- WHAT IS NEEDED -
Give back the whole listing verbatim, printing none of its pictures.

========

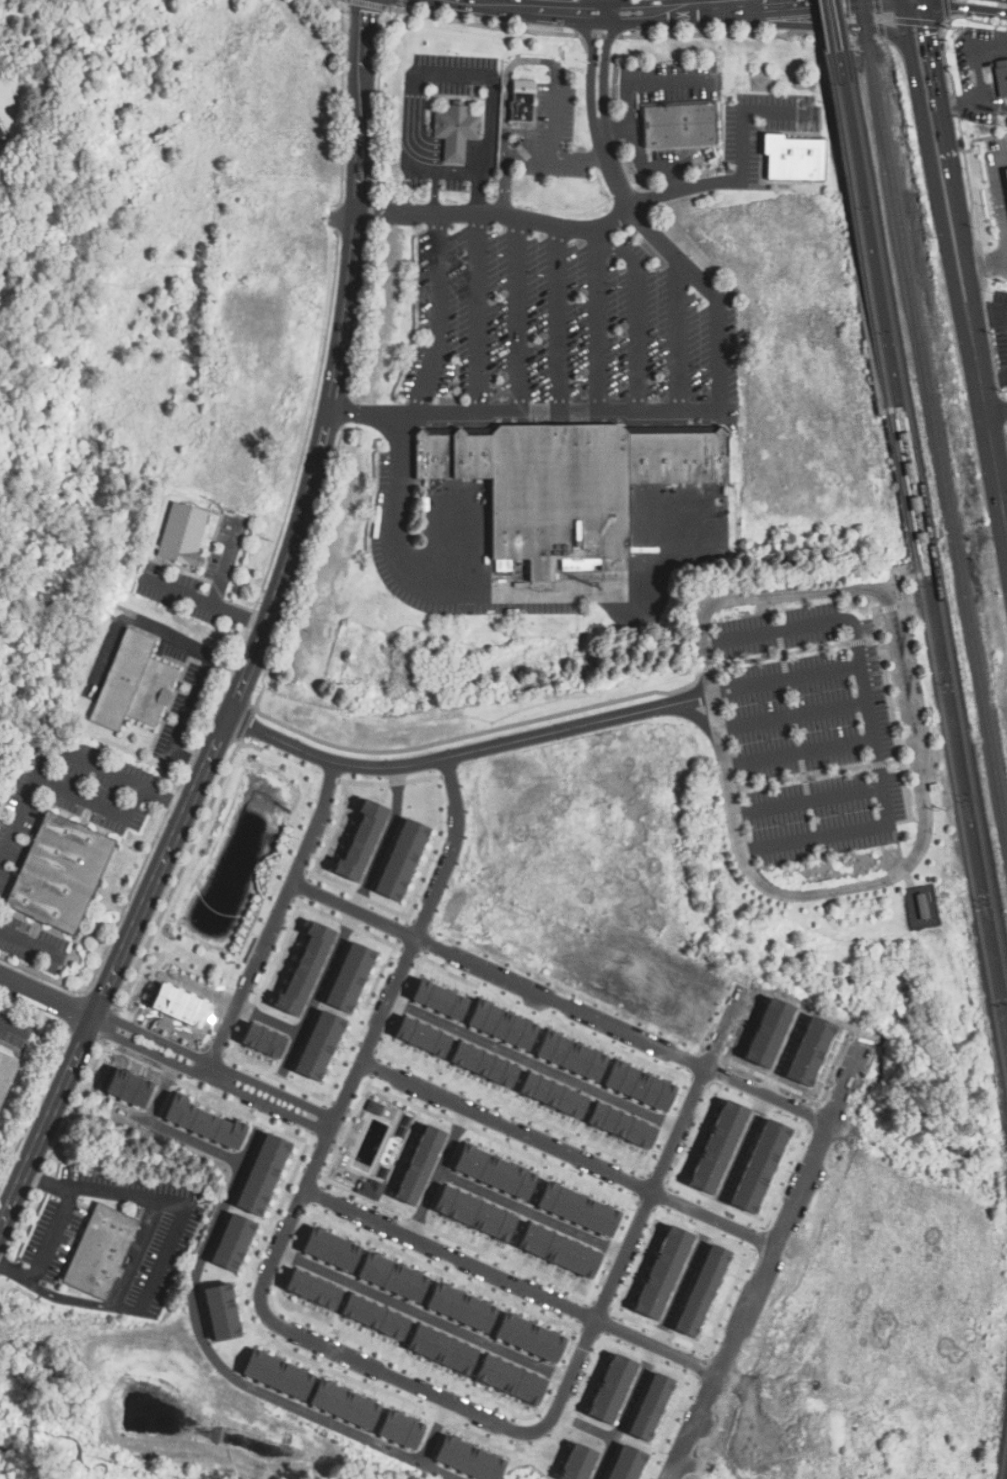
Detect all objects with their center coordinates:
road: (986, 3)
road: (604, 6)
road: (719, 7)
road: (879, 7)
road: (538, 9)
road: (947, 9)
road: (880, 19)
road: (886, 19)
road: (953, 19)
road: (918, 21)
railway: (838, 24)
road: (488, 25)
railway: (825, 26)
road: (882, 31)
road: (600, 35)
road: (754, 35)
road: (604, 60)
road: (591, 64)
road: (448, 78)
building: (1002, 79)
road: (979, 83)
building: (523, 102)
road: (556, 110)
road: (629, 112)
road: (745, 124)
building: (679, 125)
road: (617, 128)
building: (457, 131)
building: (1, 135)
road: (557, 158)
building: (795, 158)
road: (614, 171)
building: (1006, 172)
road: (505, 176)
road: (437, 193)
road: (998, 197)
road: (374, 201)
road: (849, 221)
road: (555, 225)
road: (961, 266)
road: (984, 268)
road: (716, 294)
road: (987, 309)
road: (484, 313)
road: (441, 316)
road: (519, 316)
road: (638, 317)
road: (559, 319)
road: (597, 319)
road: (681, 337)
road: (338, 367)
road: (994, 381)
road: (996, 409)
road: (347, 410)
road: (525, 413)
railway: (933, 413)
road: (908, 467)
building: (568, 484)
railway: (927, 507)
building: (181, 537)
railway: (917, 562)
railway: (921, 569)
road: (216, 591)
road: (890, 607)
road: (135, 622)
road: (788, 653)
road: (787, 681)
building: (134, 686)
road: (692, 701)
road: (194, 703)
road: (715, 712)
road: (695, 714)
road: (892, 714)
road: (793, 715)
road: (872, 724)
parking lot: (814, 732)
road: (335, 744)
road: (66, 751)
road: (800, 751)
road: (914, 755)
road: (447, 756)
road: (826, 773)
building: (935, 787)
road: (942, 798)
road: (809, 800)
road: (95, 803)
building: (361, 841)
building: (402, 859)
building: (61, 873)
road: (678, 916)
road: (276, 920)
road: (350, 920)
road: (28, 943)
building: (305, 968)
road: (114, 973)
building: (350, 976)
road: (47, 997)
building: (440, 999)
road: (234, 1003)
road: (9, 1023)
building: (503, 1025)
road: (373, 1033)
building: (423, 1036)
building: (264, 1040)
building: (319, 1044)
building: (572, 1055)
road: (216, 1061)
building: (484, 1064)
road: (534, 1064)
building: (6, 1074)
road: (209, 1077)
building: (639, 1085)
road: (162, 1091)
building: (553, 1094)
road: (773, 1096)
building: (203, 1122)
building: (621, 1125)
road: (172, 1130)
road: (568, 1151)
building: (420, 1164)
building: (494, 1171)
road: (438, 1172)
building: (263, 1174)
road: (651, 1193)
building: (577, 1208)
road: (533, 1211)
building: (474, 1213)
road: (50, 1236)
road: (776, 1241)
building: (233, 1242)
road: (699, 1245)
road: (167, 1247)
building: (331, 1249)
building: (558, 1250)
building: (101, 1253)
building: (662, 1272)
road: (15, 1274)
building: (393, 1277)
building: (313, 1289)
road: (69, 1300)
building: (460, 1306)
building: (221, 1311)
road: (424, 1314)
building: (374, 1317)
road: (604, 1320)
building: (528, 1337)
building: (441, 1349)
road: (223, 1365)
building: (277, 1374)
road: (396, 1376)
building: (509, 1379)
building: (610, 1388)
building: (344, 1404)
building: (649, 1406)
building: (400, 1429)
road: (435, 1431)
building: (468, 1459)
building: (576, 1462)
building: (625, 1463)
railway: (1005, 1467)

========

- OUTPUT OF THE TASK -
Detect all objects with their center coordinates:
road: (986, 3)
road: (604, 6)
road: (719, 7)
road: (879, 7)
road: (538, 9)
road: (947, 9)
road: (880, 19)
road: (886, 19)
road: (953, 19)
road: (918, 21)
railway: (838, 24)
road: (488, 25)
railway: (825, 26)
road: (882, 31)
road: (600, 35)
road: (754, 35)
road: (604, 60)
road: (591, 64)
road: (448, 78)
building: (1002, 79)
road: (979, 83)
building: (523, 102)
road: (556, 110)
road: (629, 112)
road: (745, 124)
building: (679, 125)
road: (617, 128)
building: (457, 131)
building: (1, 135)
road: (557, 158)
building: (795, 158)
road: (614, 171)
building: (1006, 172)
road: (505, 176)
road: (437, 193)
road: (998, 197)
road: (374, 201)
road: (849, 221)
road: (555, 225)
road: (961, 266)
road: (984, 268)
road: (716, 294)
road: (987, 309)
road: (484, 313)
road: (441, 316)
road: (519, 316)
road: (638, 317)
road: (559, 319)
road: (597, 319)
road: (681, 337)
road: (338, 367)
road: (994, 381)
road: (996, 409)
road: (347, 410)
road: (525, 413)
railway: (933, 413)
road: (908, 467)
building: (568, 484)
railway: (927, 507)
building: (181, 537)
railway: (917, 562)
railway: (921, 569)
road: (216, 591)
road: (890, 607)
road: (135, 622)
road: (788, 653)
road: (787, 681)
building: (134, 686)
road: (692, 701)
road: (194, 703)
road: (715, 712)
road: (695, 714)
road: (892, 714)
road: (793, 715)
road: (872, 724)
parking lot: (814, 732)
road: (335, 744)
road: (66, 751)
road: (800, 751)
road: (914, 755)
road: (447, 756)
road: (826, 773)
building: (935, 787)
road: (942, 798)
road: (809, 800)
road: (95, 803)
building: (361, 841)
building: (402, 859)
building: (61, 873)
road: (678, 916)
road: (276, 920)
road: (350, 920)
road: (28, 943)
building: (305, 968)
road: (114, 973)
building: (350, 976)
road: (47, 997)
building: (440, 999)
road: (234, 1003)
road: (9, 1023)
building: (503, 1025)
road: (373, 1033)
building: (423, 1036)
building: (264, 1040)
building: (319, 1044)
building: (572, 1055)
road: (216, 1061)
building: (484, 1064)
road: (534, 1064)
building: (6, 1074)
road: (209, 1077)
building: (639, 1085)
road: (162, 1091)
building: (553, 1094)
road: (773, 1096)
building: (203, 1122)
building: (621, 1125)
road: (172, 1130)
road: (568, 1151)
building: (420, 1164)
building: (494, 1171)
road: (438, 1172)
building: (263, 1174)
road: (651, 1193)
building: (577, 1208)
road: (533, 1211)
building: (474, 1213)
road: (50, 1236)
road: (776, 1241)
building: (233, 1242)
road: (699, 1245)
road: (167, 1247)
building: (331, 1249)
building: (558, 1250)
building: (101, 1253)
building: (662, 1272)
road: (15, 1274)
building: (393, 1277)
building: (313, 1289)
road: (69, 1300)
building: (460, 1306)
building: (221, 1311)
road: (424, 1314)
building: (374, 1317)
road: (604, 1320)
building: (528, 1337)
building: (441, 1349)
road: (223, 1365)
building: (277, 1374)
road: (396, 1376)
building: (509, 1379)
building: (610, 1388)
building: (344, 1404)
building: (649, 1406)
building: (400, 1429)
road: (435, 1431)
building: (468, 1459)
building: (576, 1462)
building: (625, 1463)
railway: (1005, 1467)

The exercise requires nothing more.